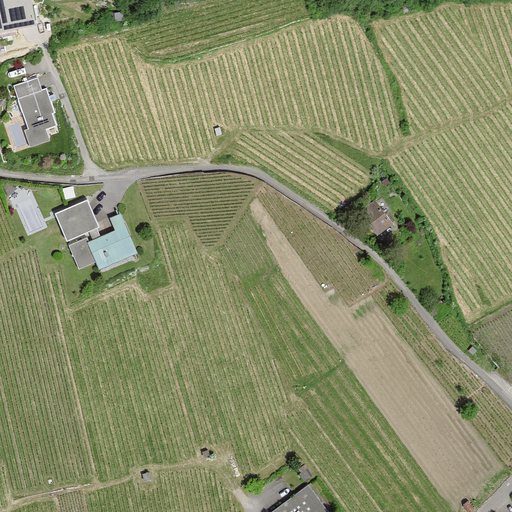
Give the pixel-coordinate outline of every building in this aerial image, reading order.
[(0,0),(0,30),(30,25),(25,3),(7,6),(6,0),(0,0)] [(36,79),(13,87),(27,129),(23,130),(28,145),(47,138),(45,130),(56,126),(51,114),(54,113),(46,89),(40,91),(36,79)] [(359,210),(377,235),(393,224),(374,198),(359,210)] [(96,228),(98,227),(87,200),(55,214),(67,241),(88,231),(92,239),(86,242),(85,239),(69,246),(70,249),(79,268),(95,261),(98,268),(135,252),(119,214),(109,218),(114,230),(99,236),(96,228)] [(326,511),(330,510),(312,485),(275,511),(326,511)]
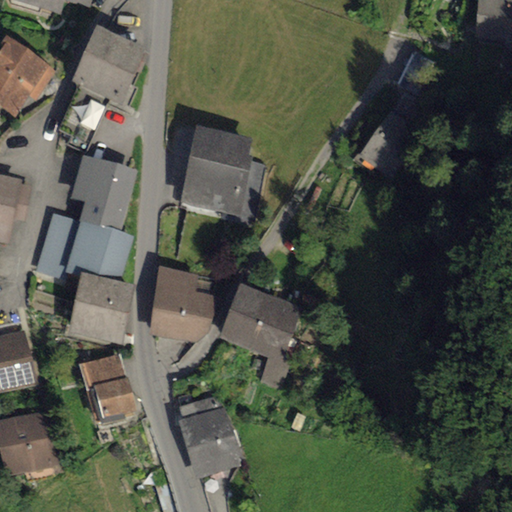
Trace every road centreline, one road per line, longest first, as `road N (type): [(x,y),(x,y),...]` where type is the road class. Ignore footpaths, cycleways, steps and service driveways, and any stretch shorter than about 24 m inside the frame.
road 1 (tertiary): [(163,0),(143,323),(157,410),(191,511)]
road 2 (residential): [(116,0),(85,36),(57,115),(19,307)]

☆ ☆ ☆ ☆ ☆

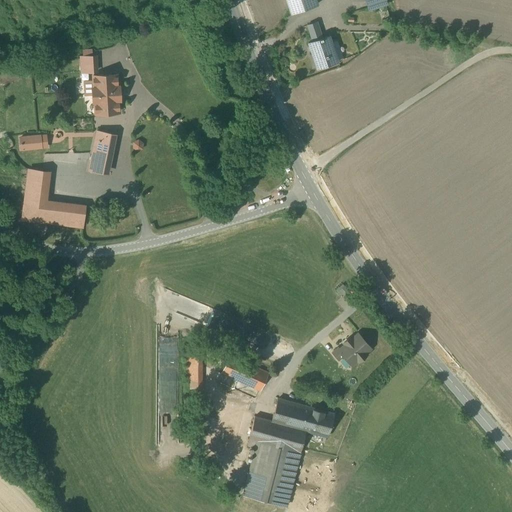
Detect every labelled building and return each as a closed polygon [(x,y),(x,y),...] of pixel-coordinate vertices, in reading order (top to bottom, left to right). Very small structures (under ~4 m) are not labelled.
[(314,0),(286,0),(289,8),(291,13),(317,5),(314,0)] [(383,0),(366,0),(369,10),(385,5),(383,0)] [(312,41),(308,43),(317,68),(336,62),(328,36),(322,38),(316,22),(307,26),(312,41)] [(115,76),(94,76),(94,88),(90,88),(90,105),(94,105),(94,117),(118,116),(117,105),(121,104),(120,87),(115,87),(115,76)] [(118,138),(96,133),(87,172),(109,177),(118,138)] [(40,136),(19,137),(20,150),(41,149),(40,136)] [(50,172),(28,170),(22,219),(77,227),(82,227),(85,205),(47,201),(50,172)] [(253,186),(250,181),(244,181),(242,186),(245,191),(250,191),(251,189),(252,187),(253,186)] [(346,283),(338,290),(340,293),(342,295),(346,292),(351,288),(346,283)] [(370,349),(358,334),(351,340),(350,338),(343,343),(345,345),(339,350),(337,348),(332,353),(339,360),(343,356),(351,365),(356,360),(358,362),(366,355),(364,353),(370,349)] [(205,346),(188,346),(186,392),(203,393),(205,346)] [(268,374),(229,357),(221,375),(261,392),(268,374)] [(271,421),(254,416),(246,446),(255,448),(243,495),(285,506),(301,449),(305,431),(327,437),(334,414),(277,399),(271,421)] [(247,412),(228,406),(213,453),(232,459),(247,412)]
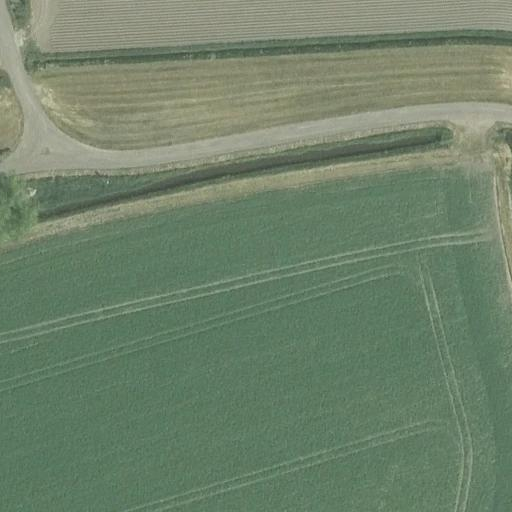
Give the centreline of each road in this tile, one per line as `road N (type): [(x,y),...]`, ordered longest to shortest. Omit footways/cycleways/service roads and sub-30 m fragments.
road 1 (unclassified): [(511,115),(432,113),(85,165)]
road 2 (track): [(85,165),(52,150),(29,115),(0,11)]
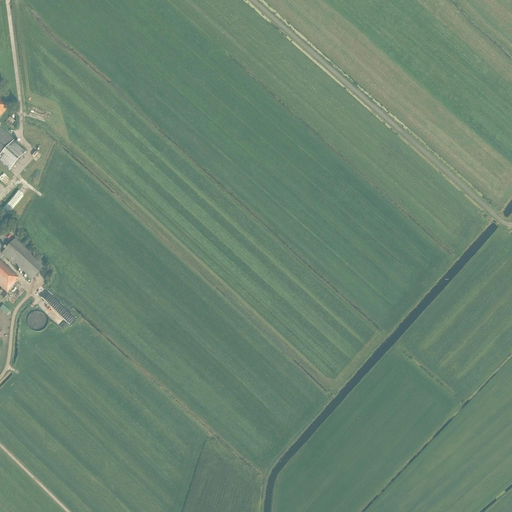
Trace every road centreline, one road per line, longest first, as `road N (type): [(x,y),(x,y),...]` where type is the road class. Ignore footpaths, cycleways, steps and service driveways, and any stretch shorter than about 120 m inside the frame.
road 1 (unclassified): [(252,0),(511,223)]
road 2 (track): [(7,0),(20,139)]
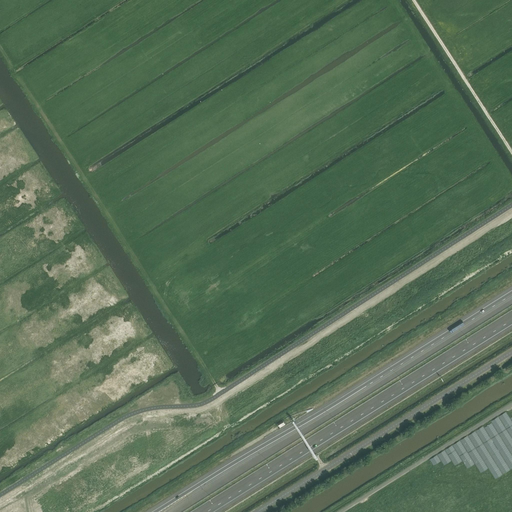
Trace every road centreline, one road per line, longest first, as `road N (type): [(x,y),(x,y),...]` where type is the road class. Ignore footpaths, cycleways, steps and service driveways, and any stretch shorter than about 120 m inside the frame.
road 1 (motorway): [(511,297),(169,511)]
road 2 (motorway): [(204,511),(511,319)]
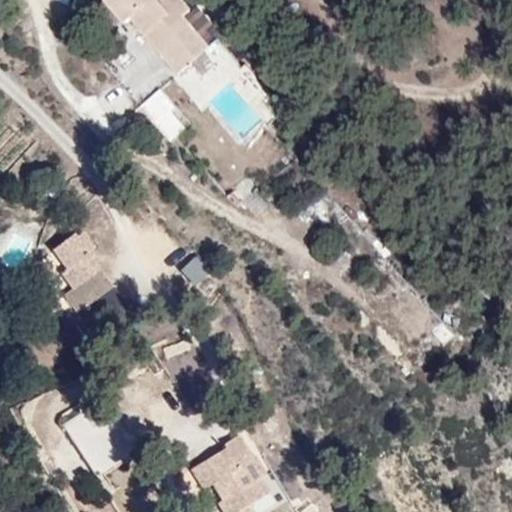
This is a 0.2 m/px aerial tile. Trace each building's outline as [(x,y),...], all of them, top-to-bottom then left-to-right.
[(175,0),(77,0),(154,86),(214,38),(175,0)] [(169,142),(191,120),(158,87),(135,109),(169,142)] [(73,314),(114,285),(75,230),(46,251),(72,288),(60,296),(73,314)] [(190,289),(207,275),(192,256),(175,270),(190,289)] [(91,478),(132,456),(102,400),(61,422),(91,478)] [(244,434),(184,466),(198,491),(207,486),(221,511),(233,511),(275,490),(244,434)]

☆ ☆ ☆ ☆ ☆

Exercise description:
Output the entries again word for word, from the line with "Give the centreline" to the line with "road 2 (track): [(85,165),(52,150),(29,115),(0,11)]", including both of those lines.

Solution to this problem:
Give the centreline of each road in this tile, one per line as `road N (type): [(x,y),...]`, ordered longest to shortest. Omit footways/cycleways/service roads and sub-30 m fragments.
road 1 (unclassified): [(511,115),(432,113),(85,165)]
road 2 (track): [(85,165),(52,150),(29,115),(0,11)]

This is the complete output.